→ **Task requirements**: Exact transcription, pictures omitted: begin at the top line of the records below and end with the line bearing "white brick B1".

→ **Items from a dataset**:
::::::

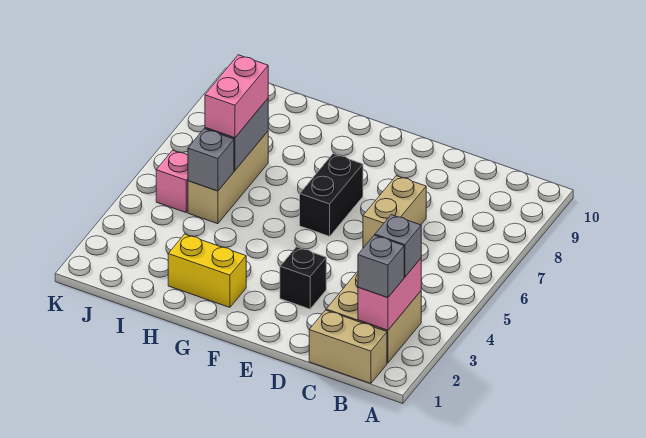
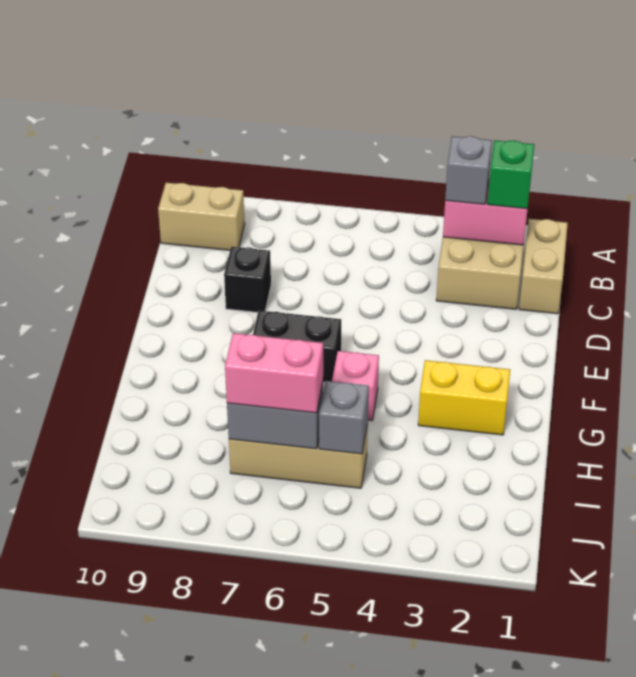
grey brick B2 level 3 -> green brick B2 level 3
tan brick D6:D7 level 1 -> tan brick B9:B10 level 1
black brick E3 level 1 -> black brick D8 level 1
yellow brick G2:H2 level 1 -> yellow brick G2:G3 level 1
pink brick J5 level 1 -> pink brick G5 level 1

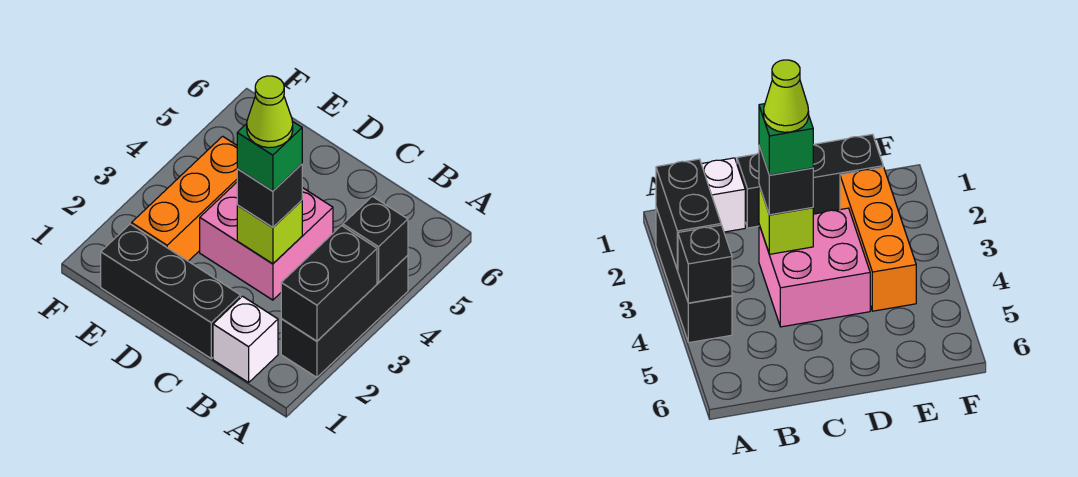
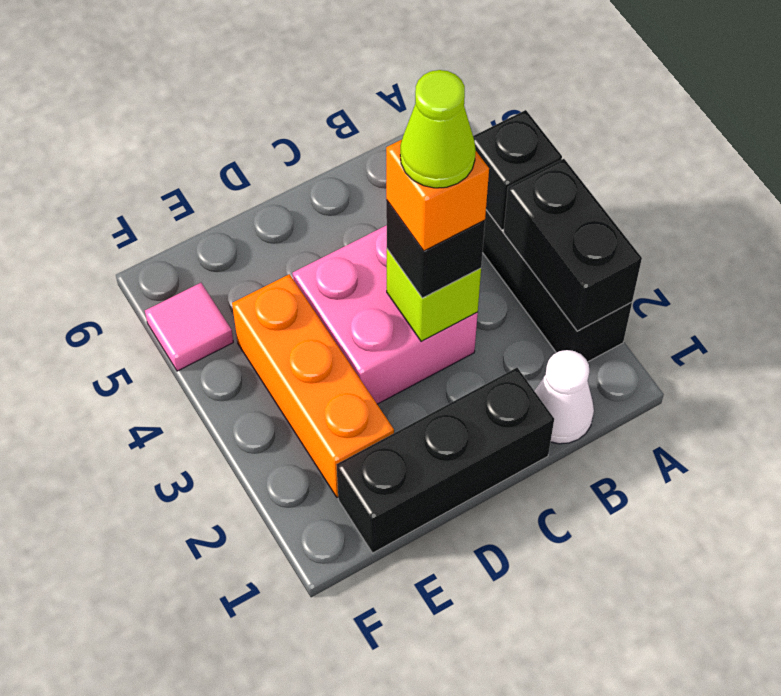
white brick B1 level 1 -> white cone B1 level 1
green brick C3 level 4 -> orange brick C3 level 4
none -> pink tile F5 level 1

::::::

→ **Response**:
grey brick B2 level 3 -> green brick B2 level 3
tan brick D6:D7 level 1 -> tan brick B9:B10 level 1
black brick E3 level 1 -> black brick D8 level 1
yellow brick G2:H2 level 1 -> yellow brick G2:G3 level 1
pink brick J5 level 1 -> pink brick G5 level 1

white brick B1 level 1 -> white cone B1 level 1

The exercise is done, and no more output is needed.